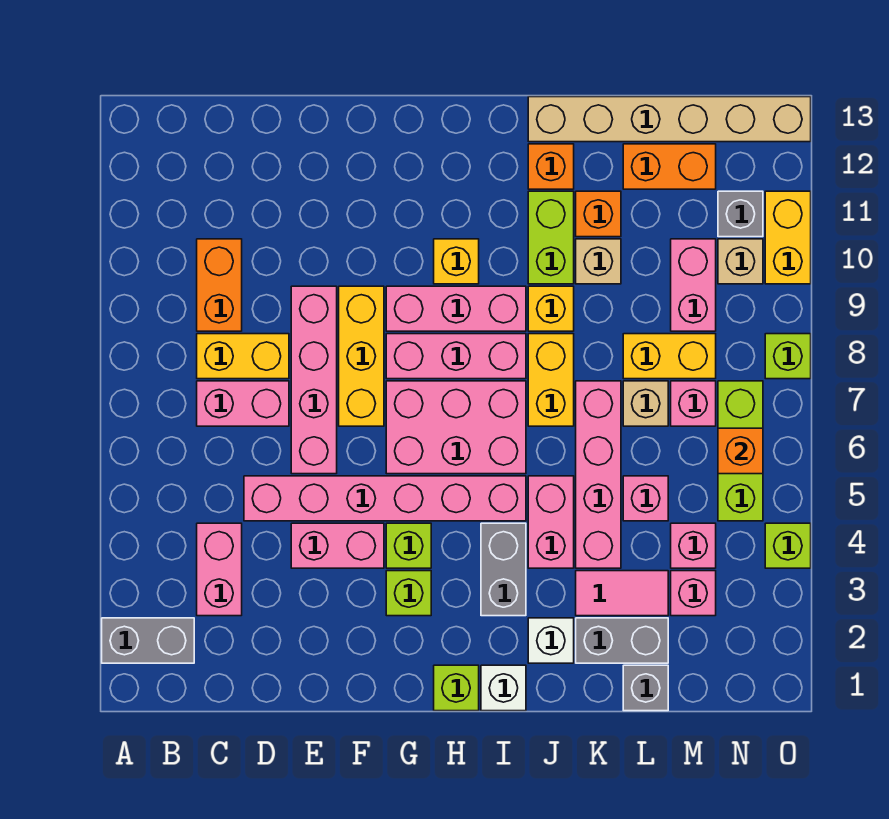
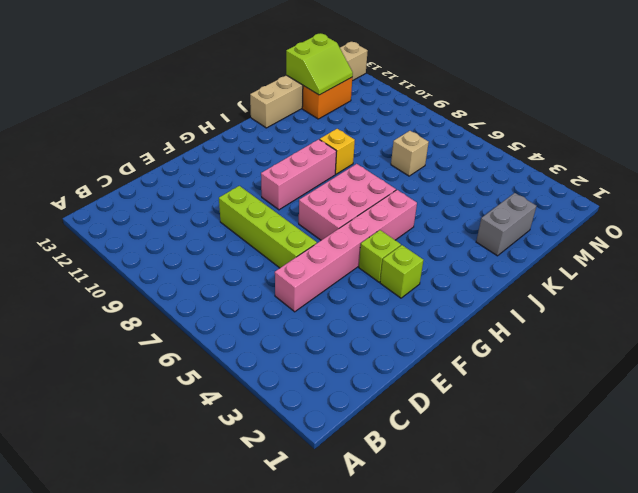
lime brick E6:E9 level 1 -> pink brick E6:E9 level 1
lime slope L12:M13 level 2 top 13 -> none
none -> grey brick A2:B2 level 1
none -> pink brick C3:C4 level 1
none -> pink brick C7:D7 level 1
none -> yellow brick C8:D8 level 1

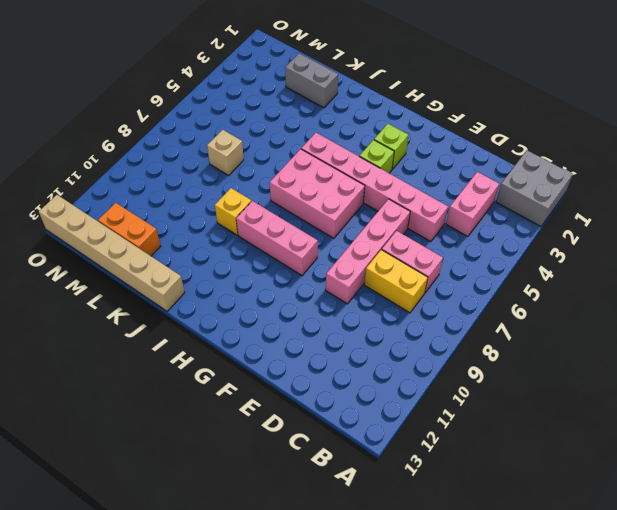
grey brick A1:B2 level 1 -> grey brick A2:B2 level 1
none -> orange brick C9:C10 level 1
none -> pink brick E4:F4 level 1
none -> yellow brick F7:F9 level 1
none -> pink brick G8:I8 level 1

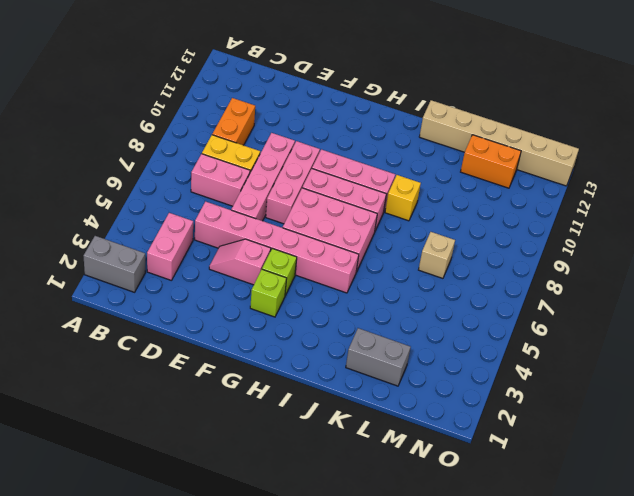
pink slope E4:F4 level 1 top F -> pink brick E4:F4 level 1
pink brick F7:F9 level 1 -> yellow brick F7:F9 level 1
none -> lime brick H1 level 1
none -> yellow brick H10 level 1
none -> white brick I1 level 1
none -> grey brick I3:I4 level 1

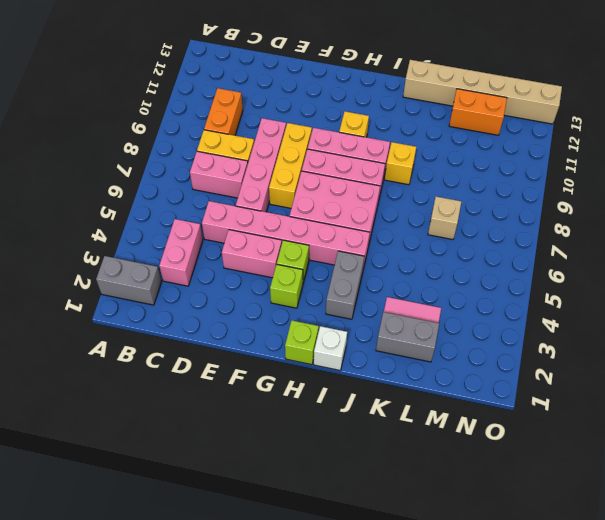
none -> white brick J2 level 1
none -> pink brick J4:J5 level 1
none -> yellow brick J7:J8 level 1
none -> lime brick J10:J11 level 1

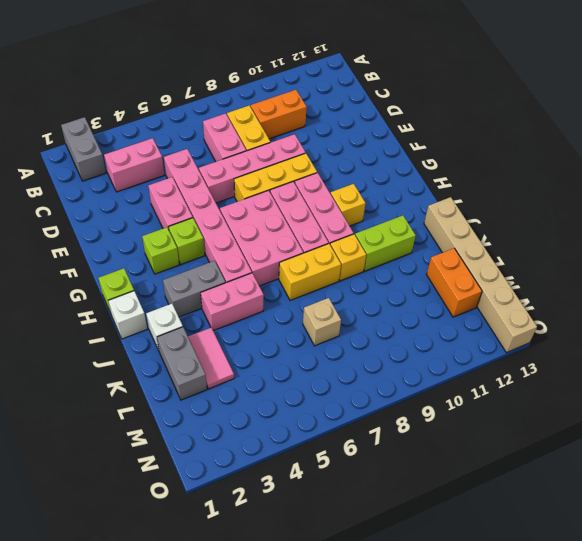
none -> orange brick J12 level 1
none -> pink brick K4:K7 level 1
none -> tan brick K10 level 1
none -> orange brick K11 level 1

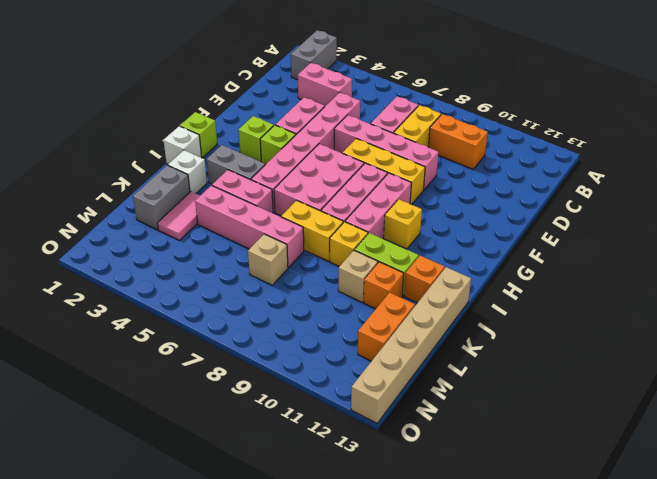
none -> grey brick L1 level 1
none -> pink brick L5 level 1
none -> yellow brick L8:M8 level 1
none -> pink brick M3 level 1

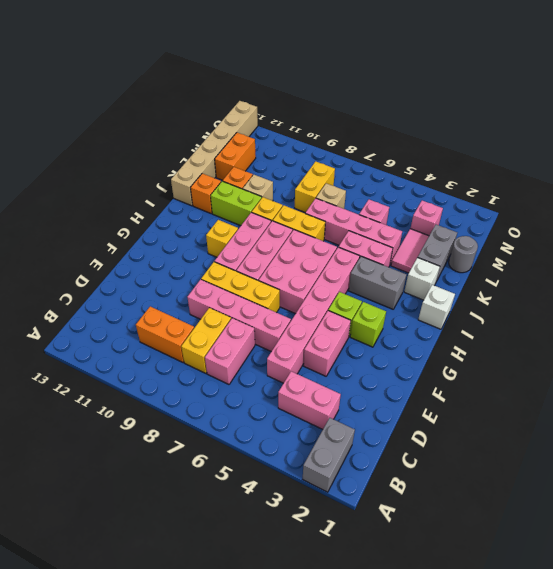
grey round brick L1 level 1 -> grey brick L1 level 1
none -> lime brick H1 level 1
none -> pink brick M4 level 1
none -> pink brick M7 level 1
none -> pink brick M9:M10 level 1

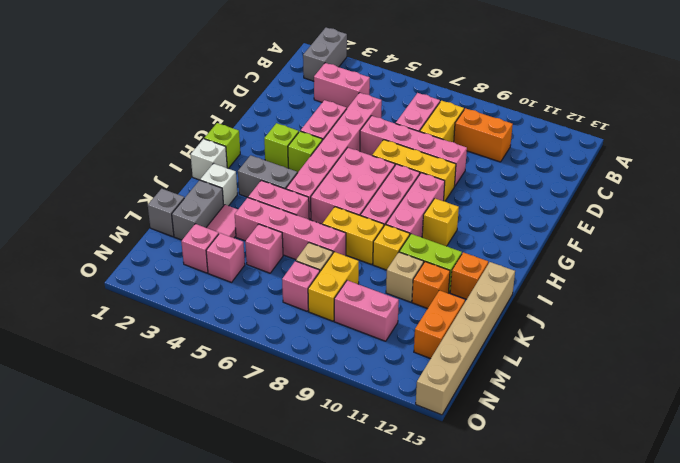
none -> lime brick N5:N7 level 1
none -> tan brick N10 level 1
none -> grey brick N11 level 1
none -> lime brick O4 level 1

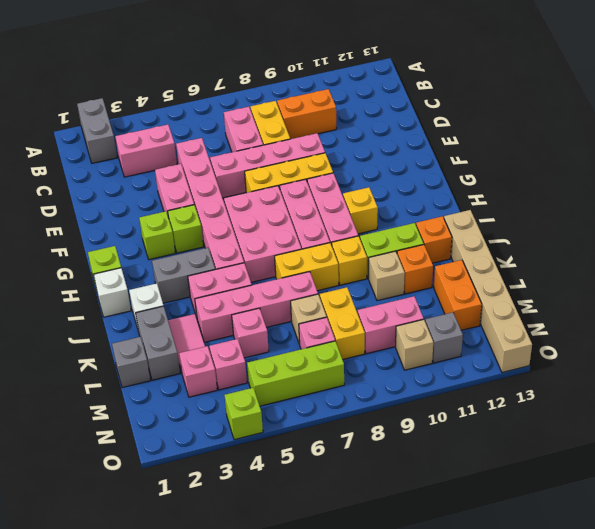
none -> lime brick O8 level 1
none -> yellow brick O10:O11 level 1
none -> orange brick N6 level 2

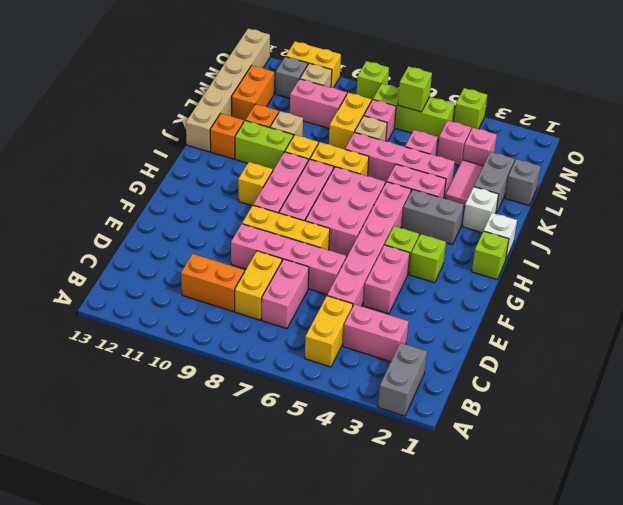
yellow brick B5:C5 level 1 -> none
lime brick N6 level 2 -> orange brick N6 level 2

****

From the line containing "none -> lime brick O4 level 1" through the last line of the material above, write out each line exactly, leaving aside all pictures.

none -> lime brick O4 level 1

none -> lime brick O8 level 1
none -> yellow brick O10:O11 level 1
none -> orange brick N6 level 2

yellow brick B5:C5 level 1 -> none
lime brick N6 level 2 -> orange brick N6 level 2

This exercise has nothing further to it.